_TASK_
Below are records; how many of their lines contain "gruszka"? Reply with the number and no other words.

(Beginning of RECORDED DATA)

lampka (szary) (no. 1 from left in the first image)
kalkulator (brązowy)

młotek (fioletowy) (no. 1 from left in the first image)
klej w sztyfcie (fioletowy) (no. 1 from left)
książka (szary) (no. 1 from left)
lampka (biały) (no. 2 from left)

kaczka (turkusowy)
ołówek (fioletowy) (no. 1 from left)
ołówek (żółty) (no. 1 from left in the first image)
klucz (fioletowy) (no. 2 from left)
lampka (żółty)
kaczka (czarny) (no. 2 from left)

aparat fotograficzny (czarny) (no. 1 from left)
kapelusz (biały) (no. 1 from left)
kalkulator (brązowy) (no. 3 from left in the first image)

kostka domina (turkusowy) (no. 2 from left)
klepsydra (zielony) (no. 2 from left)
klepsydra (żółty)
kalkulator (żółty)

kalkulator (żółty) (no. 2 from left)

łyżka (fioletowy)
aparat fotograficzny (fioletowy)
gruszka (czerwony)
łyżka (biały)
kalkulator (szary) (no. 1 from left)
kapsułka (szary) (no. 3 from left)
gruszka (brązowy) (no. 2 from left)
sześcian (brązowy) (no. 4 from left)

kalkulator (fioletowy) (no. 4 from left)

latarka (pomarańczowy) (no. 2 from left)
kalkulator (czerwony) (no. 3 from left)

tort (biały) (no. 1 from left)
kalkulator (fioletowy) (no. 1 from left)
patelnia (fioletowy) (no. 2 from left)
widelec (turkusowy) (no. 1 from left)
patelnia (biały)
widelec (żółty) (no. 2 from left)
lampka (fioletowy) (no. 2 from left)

(End of RECORDED DATA)

_EXERCISE OUTPUT_
2